_ACTION ITEM:_ Please transcribe exactly, and only, the lines of the data below between the line holding "brown pencil [186,247,244,334]" and the line holding "brown banana [192,217,269,275]", inclusive.

[Collected data]
---

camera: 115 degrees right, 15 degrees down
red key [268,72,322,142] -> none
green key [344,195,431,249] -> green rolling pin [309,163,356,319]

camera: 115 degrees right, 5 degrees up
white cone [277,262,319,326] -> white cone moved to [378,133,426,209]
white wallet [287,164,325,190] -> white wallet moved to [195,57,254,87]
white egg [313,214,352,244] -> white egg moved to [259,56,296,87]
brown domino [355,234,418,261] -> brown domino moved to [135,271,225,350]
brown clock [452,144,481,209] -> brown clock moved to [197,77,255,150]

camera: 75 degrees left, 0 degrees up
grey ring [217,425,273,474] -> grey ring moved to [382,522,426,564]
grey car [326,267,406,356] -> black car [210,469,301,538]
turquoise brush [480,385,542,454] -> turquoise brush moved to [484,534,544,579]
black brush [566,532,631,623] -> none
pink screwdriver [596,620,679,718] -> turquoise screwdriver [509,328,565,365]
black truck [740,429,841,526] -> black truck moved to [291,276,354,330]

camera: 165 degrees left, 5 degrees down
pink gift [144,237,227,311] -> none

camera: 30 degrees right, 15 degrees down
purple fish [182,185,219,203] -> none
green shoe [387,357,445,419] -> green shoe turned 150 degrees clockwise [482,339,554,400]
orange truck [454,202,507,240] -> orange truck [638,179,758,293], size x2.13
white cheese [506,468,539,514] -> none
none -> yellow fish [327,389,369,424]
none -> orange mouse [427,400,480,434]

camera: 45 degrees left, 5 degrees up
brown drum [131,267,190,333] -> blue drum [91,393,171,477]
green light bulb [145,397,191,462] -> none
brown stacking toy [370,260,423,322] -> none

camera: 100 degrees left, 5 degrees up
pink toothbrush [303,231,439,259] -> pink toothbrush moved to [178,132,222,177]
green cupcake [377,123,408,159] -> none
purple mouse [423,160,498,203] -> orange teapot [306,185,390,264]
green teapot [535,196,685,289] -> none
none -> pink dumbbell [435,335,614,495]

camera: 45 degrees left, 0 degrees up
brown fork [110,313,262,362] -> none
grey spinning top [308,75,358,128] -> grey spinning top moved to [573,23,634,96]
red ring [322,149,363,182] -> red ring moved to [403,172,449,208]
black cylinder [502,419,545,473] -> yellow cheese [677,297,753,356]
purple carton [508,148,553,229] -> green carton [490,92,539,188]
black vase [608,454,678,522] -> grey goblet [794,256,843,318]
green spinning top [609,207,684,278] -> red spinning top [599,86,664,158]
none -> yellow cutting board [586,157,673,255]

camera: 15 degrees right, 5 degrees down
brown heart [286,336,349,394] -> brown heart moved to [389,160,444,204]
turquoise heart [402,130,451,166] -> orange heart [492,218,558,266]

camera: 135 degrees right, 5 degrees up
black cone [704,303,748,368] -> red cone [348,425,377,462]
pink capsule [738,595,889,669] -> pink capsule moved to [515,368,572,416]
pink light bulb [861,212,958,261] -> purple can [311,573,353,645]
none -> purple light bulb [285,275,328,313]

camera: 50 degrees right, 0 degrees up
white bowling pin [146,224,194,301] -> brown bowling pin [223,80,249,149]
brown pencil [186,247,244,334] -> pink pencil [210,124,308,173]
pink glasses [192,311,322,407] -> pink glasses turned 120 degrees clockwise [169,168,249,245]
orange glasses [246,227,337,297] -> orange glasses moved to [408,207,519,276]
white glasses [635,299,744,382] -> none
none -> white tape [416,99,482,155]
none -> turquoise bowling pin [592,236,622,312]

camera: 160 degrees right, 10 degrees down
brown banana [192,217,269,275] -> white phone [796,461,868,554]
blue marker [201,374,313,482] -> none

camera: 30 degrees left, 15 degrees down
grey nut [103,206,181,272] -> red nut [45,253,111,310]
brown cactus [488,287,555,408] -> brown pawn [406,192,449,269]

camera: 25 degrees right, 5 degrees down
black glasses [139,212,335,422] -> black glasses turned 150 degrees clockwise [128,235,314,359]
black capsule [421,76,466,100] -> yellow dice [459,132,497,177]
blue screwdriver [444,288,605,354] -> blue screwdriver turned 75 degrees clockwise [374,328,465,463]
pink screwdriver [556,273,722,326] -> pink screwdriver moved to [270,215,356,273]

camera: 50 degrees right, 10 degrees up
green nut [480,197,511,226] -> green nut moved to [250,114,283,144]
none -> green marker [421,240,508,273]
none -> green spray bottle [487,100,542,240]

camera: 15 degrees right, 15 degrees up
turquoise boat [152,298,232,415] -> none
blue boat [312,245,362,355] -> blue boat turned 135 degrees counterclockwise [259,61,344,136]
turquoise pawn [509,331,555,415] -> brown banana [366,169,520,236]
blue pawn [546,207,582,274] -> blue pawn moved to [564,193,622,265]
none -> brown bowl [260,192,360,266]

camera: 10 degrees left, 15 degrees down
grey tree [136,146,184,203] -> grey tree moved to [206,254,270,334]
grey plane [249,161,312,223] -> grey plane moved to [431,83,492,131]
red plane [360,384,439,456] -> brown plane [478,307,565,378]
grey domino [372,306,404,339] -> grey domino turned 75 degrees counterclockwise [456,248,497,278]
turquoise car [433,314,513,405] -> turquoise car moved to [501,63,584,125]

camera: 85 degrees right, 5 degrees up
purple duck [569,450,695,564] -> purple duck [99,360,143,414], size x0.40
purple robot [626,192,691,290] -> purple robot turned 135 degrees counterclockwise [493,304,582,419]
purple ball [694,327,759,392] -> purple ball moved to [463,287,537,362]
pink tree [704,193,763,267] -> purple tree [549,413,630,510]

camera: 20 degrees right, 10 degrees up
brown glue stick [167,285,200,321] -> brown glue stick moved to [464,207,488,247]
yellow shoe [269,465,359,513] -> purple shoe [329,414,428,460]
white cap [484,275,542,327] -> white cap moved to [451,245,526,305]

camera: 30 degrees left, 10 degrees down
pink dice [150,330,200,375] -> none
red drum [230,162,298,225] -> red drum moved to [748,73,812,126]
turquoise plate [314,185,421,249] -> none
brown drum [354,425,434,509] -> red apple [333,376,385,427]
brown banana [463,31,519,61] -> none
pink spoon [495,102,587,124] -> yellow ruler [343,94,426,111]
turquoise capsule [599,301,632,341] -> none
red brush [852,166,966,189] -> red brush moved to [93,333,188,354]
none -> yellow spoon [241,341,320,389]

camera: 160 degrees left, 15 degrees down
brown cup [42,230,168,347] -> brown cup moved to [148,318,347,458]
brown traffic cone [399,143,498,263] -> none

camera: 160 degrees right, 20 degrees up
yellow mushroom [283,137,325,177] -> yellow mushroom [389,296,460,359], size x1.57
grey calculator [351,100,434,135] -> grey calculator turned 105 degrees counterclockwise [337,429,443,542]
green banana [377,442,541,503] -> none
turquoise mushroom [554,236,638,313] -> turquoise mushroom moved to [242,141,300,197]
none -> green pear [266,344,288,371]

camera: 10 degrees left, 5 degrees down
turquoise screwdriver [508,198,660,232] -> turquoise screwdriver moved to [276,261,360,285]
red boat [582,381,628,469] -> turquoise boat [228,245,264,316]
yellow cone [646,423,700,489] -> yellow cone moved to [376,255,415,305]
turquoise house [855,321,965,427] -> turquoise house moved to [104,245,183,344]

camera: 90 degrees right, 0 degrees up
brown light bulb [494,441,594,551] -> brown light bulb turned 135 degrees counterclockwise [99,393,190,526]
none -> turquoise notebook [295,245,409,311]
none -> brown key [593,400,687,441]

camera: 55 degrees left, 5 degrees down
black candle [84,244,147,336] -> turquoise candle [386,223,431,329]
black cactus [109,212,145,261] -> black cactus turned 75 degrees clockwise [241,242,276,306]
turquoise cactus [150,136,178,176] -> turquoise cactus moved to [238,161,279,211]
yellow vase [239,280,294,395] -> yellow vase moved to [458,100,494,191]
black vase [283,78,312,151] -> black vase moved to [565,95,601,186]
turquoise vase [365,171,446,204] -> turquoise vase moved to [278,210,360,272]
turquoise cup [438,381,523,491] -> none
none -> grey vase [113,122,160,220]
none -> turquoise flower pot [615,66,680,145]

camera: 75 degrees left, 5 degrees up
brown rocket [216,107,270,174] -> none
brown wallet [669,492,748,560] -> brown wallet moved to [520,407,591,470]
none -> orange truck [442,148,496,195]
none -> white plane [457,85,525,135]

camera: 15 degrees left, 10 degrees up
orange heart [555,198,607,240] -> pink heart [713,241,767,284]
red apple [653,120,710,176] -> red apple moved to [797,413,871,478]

---

_TASK ANSWER:_
brown pencil [186,247,244,334] -> pink pencil [210,124,308,173]
pink glasses [192,311,322,407] -> pink glasses turned 120 degrees clockwise [169,168,249,245]
orange glasses [246,227,337,297] -> orange glasses moved to [408,207,519,276]
white glasses [635,299,744,382] -> none
none -> white tape [416,99,482,155]
none -> turquoise bowling pin [592,236,622,312]

camera: 160 degrees right, 10 degrees down
brown banana [192,217,269,275] -> white phone [796,461,868,554]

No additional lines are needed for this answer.